→ **YOUR OBJECTIVE**: The line with "C9: 15uF (plus" marks the start; write out that line and all following lines through the end of the listing, exactly.

→ **DATA TO PROCESS**:
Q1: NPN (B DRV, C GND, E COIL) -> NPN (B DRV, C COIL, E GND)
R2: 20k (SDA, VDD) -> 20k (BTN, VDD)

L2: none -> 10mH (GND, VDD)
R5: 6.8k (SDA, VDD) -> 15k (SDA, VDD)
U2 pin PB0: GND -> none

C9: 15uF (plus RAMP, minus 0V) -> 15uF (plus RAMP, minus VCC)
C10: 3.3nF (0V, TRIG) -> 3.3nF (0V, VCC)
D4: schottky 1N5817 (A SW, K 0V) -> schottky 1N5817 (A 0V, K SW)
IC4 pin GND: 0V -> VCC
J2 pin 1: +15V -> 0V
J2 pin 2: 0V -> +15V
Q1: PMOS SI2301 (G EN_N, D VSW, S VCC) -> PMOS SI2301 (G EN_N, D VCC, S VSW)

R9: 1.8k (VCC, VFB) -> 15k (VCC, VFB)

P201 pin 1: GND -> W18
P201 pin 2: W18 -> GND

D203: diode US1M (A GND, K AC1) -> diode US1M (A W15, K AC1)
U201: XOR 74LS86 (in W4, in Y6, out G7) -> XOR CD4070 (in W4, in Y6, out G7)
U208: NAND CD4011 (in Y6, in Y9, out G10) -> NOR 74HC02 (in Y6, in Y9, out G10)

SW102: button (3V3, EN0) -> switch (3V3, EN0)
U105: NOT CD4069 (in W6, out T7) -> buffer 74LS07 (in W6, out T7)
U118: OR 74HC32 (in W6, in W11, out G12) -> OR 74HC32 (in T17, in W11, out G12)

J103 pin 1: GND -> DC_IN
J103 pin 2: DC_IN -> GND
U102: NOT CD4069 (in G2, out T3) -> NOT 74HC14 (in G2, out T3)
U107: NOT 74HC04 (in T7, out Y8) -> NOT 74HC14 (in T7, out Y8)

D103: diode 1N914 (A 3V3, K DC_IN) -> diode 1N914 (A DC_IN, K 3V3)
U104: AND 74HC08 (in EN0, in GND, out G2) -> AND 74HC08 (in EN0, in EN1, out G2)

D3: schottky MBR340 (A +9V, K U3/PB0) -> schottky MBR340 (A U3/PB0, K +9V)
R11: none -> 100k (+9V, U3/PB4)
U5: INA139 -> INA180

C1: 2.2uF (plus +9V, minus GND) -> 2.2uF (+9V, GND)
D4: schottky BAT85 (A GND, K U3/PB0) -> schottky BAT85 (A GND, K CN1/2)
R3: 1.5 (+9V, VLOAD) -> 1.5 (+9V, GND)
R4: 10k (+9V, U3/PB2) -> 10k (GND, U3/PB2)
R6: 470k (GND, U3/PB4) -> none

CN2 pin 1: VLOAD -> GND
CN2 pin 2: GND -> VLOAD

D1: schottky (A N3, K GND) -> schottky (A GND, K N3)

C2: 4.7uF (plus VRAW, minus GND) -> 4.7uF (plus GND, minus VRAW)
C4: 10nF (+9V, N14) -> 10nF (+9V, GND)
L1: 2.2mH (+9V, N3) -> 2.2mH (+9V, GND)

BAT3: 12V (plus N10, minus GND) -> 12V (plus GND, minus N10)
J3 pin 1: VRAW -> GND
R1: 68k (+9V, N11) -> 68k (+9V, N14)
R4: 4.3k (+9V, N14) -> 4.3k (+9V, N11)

→ **TASK OUTPUT**:
C9: 15uF (plus RAMP, minus 0V) -> 15uF (plus RAMP, minus VCC)
C10: 3.3nF (0V, TRIG) -> 3.3nF (0V, VCC)
D4: schottky 1N5817 (A SW, K 0V) -> schottky 1N5817 (A 0V, K SW)
IC4 pin GND: 0V -> VCC
J2 pin 1: +15V -> 0V
J2 pin 2: 0V -> +15V
Q1: PMOS SI2301 (G EN_N, D VSW, S VCC) -> PMOS SI2301 (G EN_N, D VCC, S VSW)

R9: 1.8k (VCC, VFB) -> 15k (VCC, VFB)

P201 pin 1: GND -> W18
P201 pin 2: W18 -> GND

D203: diode US1M (A GND, K AC1) -> diode US1M (A W15, K AC1)
U201: XOR 74LS86 (in W4, in Y6, out G7) -> XOR CD4070 (in W4, in Y6, out G7)
U208: NAND CD4011 (in Y6, in Y9, out G10) -> NOR 74HC02 (in Y6, in Y9, out G10)

SW102: button (3V3, EN0) -> switch (3V3, EN0)
U105: NOT CD4069 (in W6, out T7) -> buffer 74LS07 (in W6, out T7)
U118: OR 74HC32 (in W6, in W11, out G12) -> OR 74HC32 (in T17, in W11, out G12)

J103 pin 1: GND -> DC_IN
J103 pin 2: DC_IN -> GND
U102: NOT CD4069 (in G2, out T3) -> NOT 74HC14 (in G2, out T3)
U107: NOT 74HC04 (in T7, out Y8) -> NOT 74HC14 (in T7, out Y8)

D103: diode 1N914 (A 3V3, K DC_IN) -> diode 1N914 (A DC_IN, K 3V3)
U104: AND 74HC08 (in EN0, in GND, out G2) -> AND 74HC08 (in EN0, in EN1, out G2)

D3: schottky MBR340 (A +9V, K U3/PB0) -> schottky MBR340 (A U3/PB0, K +9V)
R11: none -> 100k (+9V, U3/PB4)
U5: INA139 -> INA180

C1: 2.2uF (plus +9V, minus GND) -> 2.2uF (+9V, GND)
D4: schottky BAT85 (A GND, K U3/PB0) -> schottky BAT85 (A GND, K CN1/2)
R3: 1.5 (+9V, VLOAD) -> 1.5 (+9V, GND)
R4: 10k (+9V, U3/PB2) -> 10k (GND, U3/PB2)
R6: 470k (GND, U3/PB4) -> none

CN2 pin 1: VLOAD -> GND
CN2 pin 2: GND -> VLOAD

D1: schottky (A N3, K GND) -> schottky (A GND, K N3)

C2: 4.7uF (plus VRAW, minus GND) -> 4.7uF (plus GND, minus VRAW)
C4: 10nF (+9V, N14) -> 10nF (+9V, GND)
L1: 2.2mH (+9V, N3) -> 2.2mH (+9V, GND)

BAT3: 12V (plus N10, minus GND) -> 12V (plus GND, minus N10)
J3 pin 1: VRAW -> GND
R1: 68k (+9V, N11) -> 68k (+9V, N14)
R4: 4.3k (+9V, N14) -> 4.3k (+9V, N11)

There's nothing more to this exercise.